## ACTION ITEM:
Give only the lines from the one containing "C105: 10uF (N029, VDD) -> none" through the end of the material below, exactly as written.

## DATA:
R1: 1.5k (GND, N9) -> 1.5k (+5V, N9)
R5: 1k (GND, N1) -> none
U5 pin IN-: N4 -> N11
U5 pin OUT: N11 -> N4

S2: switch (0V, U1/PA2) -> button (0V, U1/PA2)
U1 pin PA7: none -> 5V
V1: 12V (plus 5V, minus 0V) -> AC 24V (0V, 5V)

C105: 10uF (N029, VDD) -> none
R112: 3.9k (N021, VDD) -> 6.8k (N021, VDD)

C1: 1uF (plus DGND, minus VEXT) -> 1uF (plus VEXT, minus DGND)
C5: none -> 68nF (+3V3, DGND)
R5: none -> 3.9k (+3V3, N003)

## REPLY TO THE TASK:
C105: 10uF (N029, VDD) -> none
R112: 3.9k (N021, VDD) -> 6.8k (N021, VDD)

C1: 1uF (plus DGND, minus VEXT) -> 1uF (plus VEXT, minus DGND)
C5: none -> 68nF (+3V3, DGND)
R5: none -> 3.9k (+3V3, N003)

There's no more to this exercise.